[DATA EXTRACT]
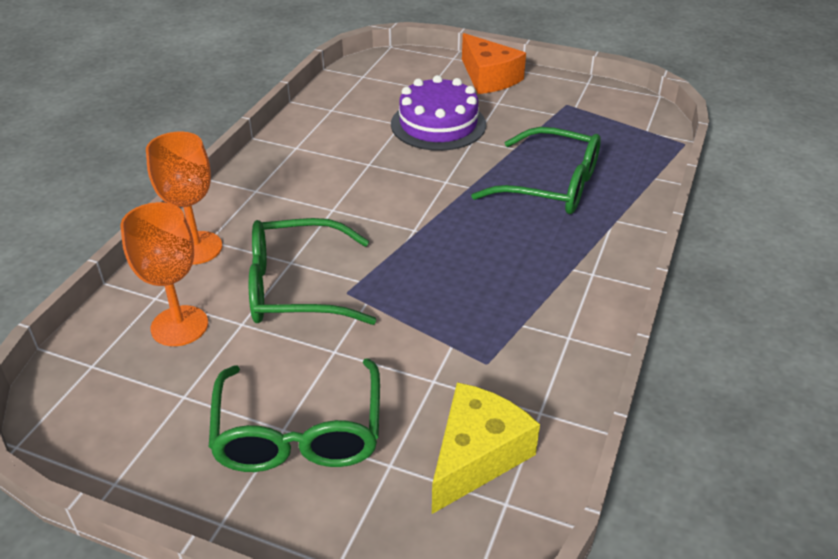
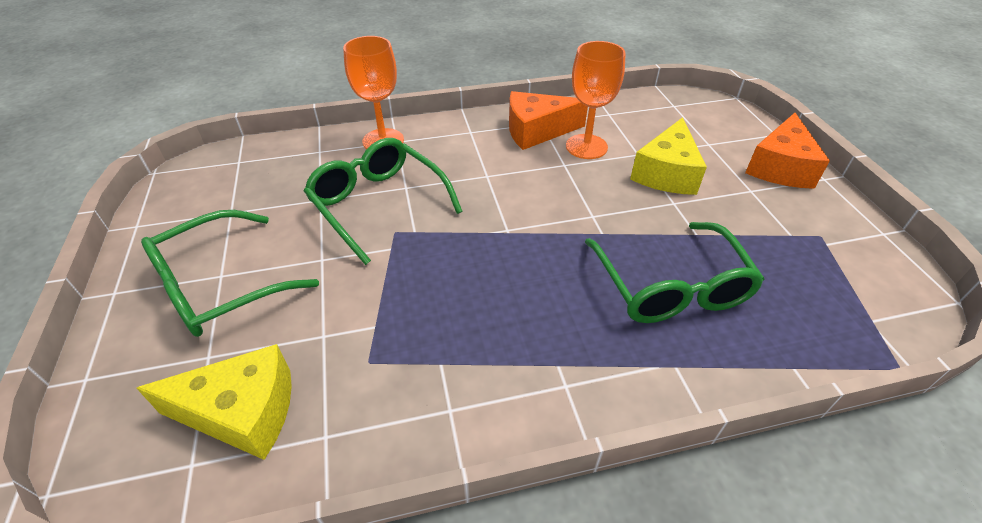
camera: 55 degrees right, 5 degrees up
(179, 326) = (298, 175): orange goblet -> orange goblet (586, 147)
(305, 155) = (536, 131): none -> orange cheese
(438, 124) = (666, 173): purple cake -> yellow cheese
[/DATA EXTRACT]
◆ **TASK REQUIREMENTS**: From the data above, copy out every line with the string "cheese" in it.

◆ **ANSWER TO THE EXERCISE**:
(305, 155) = (536, 131): none -> orange cheese
(438, 124) = (666, 173): purple cake -> yellow cheese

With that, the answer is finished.